List each line of the material that contains the string "kern", copying every such line in full. Case counts.

> Entries supplied:
--

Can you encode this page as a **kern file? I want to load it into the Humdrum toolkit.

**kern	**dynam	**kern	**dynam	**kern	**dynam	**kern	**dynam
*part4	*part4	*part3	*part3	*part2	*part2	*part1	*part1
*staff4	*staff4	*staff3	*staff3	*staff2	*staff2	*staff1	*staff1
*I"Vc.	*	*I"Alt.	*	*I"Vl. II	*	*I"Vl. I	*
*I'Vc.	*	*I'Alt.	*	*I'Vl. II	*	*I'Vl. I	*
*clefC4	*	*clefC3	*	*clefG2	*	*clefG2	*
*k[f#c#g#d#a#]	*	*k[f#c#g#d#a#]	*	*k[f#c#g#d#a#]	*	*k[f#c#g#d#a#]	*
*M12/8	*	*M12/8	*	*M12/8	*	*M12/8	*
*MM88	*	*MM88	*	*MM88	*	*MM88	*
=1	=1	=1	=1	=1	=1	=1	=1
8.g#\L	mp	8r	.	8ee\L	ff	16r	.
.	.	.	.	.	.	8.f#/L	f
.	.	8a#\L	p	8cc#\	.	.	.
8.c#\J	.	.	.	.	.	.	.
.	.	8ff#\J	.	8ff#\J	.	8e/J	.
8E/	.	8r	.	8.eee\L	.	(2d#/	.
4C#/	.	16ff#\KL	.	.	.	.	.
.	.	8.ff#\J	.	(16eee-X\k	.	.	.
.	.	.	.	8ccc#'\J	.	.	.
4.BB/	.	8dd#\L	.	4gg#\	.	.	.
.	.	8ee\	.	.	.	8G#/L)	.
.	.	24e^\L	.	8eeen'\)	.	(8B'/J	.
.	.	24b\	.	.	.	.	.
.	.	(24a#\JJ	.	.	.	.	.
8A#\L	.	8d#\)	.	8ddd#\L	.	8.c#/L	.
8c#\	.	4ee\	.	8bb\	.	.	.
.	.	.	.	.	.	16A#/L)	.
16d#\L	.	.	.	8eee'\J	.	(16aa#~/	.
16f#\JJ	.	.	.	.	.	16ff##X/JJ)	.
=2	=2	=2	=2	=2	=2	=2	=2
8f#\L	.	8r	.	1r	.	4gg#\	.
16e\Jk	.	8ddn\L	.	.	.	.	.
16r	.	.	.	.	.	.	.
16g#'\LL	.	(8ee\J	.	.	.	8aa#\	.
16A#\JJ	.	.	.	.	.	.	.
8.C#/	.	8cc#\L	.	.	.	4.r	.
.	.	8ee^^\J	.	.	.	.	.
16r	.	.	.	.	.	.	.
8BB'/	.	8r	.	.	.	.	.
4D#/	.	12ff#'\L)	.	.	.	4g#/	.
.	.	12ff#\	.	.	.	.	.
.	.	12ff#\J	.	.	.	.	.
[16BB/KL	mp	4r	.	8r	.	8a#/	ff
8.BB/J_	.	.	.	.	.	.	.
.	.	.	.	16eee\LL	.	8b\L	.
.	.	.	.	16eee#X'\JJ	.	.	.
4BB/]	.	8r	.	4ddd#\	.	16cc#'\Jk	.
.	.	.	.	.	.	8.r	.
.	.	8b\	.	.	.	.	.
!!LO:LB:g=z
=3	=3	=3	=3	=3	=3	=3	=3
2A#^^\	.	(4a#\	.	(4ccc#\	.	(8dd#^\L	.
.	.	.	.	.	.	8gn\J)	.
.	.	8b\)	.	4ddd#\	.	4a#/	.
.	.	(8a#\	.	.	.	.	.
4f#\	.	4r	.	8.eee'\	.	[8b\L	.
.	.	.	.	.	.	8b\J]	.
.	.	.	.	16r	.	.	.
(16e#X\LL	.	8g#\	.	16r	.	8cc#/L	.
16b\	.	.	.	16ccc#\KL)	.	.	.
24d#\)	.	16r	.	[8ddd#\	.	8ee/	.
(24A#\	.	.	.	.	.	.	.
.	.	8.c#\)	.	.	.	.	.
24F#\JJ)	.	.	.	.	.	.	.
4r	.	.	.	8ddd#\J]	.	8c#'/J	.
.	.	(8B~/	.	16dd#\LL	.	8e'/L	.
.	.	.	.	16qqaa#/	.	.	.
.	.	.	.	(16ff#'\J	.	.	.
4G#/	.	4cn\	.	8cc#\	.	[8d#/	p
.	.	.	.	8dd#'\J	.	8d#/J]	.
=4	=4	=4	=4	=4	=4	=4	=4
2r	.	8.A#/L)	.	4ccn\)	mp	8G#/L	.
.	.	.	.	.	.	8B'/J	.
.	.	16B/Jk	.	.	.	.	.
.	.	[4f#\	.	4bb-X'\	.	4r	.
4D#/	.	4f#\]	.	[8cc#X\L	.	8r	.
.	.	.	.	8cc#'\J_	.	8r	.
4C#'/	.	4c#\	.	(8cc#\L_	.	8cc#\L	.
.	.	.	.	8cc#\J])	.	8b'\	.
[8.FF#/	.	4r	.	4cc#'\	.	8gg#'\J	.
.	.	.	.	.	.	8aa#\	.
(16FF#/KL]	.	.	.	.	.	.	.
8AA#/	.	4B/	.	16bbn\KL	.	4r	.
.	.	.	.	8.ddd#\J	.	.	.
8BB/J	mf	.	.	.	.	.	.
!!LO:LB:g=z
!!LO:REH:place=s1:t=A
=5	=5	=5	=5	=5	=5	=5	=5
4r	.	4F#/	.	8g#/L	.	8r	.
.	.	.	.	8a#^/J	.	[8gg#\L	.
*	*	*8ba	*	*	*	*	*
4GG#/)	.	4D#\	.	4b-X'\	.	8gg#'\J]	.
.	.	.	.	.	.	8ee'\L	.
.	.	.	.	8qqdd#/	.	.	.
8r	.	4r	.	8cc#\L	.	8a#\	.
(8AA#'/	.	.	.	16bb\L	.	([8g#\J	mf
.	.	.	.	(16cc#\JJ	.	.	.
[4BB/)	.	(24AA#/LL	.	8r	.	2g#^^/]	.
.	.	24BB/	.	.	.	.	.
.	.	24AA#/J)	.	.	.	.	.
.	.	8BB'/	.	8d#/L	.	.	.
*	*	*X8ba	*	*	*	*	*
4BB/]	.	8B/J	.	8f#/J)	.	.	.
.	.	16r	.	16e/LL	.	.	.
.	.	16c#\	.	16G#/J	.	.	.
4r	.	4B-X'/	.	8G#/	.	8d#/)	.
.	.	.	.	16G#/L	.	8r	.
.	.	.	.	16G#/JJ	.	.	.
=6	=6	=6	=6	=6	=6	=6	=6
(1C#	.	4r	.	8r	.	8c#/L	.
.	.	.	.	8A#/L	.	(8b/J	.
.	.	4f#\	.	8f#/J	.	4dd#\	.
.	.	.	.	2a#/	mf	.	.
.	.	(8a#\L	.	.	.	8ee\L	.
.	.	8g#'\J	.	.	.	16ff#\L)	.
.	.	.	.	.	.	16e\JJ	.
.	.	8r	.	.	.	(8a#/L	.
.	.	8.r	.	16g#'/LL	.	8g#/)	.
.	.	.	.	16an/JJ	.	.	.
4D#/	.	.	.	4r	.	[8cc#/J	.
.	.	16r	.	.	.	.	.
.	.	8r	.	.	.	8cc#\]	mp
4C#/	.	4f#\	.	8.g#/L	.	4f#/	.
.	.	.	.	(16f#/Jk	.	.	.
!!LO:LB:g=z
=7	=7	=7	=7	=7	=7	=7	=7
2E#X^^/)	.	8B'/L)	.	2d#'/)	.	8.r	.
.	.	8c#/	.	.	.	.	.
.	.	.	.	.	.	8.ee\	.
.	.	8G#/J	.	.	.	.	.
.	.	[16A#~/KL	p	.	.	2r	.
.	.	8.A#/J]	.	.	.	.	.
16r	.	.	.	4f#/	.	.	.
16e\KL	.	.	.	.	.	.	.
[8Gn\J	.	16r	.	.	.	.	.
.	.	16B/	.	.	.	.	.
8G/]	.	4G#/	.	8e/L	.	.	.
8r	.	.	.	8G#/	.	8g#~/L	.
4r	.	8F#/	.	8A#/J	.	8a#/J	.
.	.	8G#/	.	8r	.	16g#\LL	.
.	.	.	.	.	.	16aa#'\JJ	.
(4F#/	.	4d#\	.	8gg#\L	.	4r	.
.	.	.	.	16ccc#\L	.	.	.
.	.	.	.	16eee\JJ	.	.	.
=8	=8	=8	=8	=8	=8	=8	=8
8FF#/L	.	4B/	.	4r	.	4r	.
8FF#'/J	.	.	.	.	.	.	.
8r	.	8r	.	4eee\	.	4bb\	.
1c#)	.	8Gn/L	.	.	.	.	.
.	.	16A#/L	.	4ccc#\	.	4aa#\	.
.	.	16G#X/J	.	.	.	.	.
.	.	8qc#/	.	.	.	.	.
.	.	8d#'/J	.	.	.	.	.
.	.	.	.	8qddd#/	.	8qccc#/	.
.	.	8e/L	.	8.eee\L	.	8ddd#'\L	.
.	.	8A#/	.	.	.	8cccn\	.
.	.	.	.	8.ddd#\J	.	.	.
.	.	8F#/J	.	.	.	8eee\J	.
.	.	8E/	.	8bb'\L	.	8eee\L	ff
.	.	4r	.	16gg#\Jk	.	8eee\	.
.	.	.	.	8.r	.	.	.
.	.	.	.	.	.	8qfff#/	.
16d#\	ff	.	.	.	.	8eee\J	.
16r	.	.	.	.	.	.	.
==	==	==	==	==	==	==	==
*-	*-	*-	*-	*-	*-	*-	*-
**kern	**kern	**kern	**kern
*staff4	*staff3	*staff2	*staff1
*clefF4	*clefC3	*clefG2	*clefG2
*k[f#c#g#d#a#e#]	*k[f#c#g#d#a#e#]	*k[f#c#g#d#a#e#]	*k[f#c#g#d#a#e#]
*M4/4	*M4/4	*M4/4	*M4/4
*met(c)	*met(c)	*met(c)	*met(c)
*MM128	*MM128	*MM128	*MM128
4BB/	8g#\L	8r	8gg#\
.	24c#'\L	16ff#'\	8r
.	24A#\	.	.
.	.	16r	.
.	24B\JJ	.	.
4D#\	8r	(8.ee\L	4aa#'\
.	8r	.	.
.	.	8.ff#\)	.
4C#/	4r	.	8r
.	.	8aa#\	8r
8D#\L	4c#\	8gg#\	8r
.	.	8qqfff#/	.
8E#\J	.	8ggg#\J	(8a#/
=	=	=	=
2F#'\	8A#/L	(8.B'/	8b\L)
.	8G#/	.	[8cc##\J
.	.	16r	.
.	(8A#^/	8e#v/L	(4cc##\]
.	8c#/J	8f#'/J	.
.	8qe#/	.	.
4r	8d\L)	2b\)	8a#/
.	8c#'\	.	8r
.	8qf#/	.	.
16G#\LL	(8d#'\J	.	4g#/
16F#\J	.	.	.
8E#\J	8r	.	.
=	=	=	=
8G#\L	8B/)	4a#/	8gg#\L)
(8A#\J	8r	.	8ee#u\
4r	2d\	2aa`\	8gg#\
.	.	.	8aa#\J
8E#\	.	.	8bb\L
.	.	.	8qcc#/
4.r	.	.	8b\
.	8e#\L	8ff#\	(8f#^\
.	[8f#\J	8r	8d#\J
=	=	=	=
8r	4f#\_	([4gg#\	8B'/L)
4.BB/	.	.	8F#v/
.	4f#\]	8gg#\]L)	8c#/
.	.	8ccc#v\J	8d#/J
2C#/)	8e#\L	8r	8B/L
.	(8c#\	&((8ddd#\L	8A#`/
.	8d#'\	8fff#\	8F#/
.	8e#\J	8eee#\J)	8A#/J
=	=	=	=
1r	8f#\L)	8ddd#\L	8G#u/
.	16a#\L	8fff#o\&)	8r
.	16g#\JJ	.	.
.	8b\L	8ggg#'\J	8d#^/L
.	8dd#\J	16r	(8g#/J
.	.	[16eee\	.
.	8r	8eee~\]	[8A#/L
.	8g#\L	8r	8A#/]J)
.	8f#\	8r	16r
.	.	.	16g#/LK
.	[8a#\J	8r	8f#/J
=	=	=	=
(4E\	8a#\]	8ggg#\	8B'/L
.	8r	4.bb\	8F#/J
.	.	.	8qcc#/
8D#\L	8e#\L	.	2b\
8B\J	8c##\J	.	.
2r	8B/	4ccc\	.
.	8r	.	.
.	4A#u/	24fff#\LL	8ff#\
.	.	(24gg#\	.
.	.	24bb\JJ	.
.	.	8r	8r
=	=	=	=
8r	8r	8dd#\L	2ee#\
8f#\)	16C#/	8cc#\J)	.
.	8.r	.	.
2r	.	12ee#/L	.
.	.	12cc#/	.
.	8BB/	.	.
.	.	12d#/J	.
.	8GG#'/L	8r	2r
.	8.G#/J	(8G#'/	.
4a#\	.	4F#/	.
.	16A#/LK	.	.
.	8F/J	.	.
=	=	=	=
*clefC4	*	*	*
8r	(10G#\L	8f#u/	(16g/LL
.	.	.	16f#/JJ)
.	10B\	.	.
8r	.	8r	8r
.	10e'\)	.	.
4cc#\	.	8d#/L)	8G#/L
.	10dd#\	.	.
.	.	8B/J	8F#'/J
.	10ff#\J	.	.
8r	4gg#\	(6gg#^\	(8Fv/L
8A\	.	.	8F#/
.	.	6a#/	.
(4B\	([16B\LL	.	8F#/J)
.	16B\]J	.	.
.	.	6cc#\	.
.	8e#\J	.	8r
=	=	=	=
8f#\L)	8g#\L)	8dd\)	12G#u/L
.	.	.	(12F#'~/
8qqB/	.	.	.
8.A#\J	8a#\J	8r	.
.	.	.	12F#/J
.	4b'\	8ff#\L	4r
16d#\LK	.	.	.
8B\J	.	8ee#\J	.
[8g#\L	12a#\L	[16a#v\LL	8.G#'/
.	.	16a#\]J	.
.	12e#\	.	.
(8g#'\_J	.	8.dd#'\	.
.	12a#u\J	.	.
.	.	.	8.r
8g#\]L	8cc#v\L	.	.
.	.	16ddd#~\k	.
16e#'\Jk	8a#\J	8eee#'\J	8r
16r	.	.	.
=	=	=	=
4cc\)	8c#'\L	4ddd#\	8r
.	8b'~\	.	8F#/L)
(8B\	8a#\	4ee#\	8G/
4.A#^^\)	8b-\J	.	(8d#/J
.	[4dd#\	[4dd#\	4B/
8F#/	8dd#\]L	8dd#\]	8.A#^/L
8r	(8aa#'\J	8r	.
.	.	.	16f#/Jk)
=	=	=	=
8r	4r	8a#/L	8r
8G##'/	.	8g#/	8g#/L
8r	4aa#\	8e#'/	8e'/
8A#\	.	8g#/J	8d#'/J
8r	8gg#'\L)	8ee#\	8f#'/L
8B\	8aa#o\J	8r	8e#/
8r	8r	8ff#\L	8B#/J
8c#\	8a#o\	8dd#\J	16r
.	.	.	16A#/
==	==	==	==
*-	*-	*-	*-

--

> Output for this exercise:
Can you encode this page as a **kern file? I want to load it into the Humdrum toolkit.
**kern	**dynam	**kern	**dynam	**kern	**dynam	**kern	**dynam
**kern	**kern	**kern	**kern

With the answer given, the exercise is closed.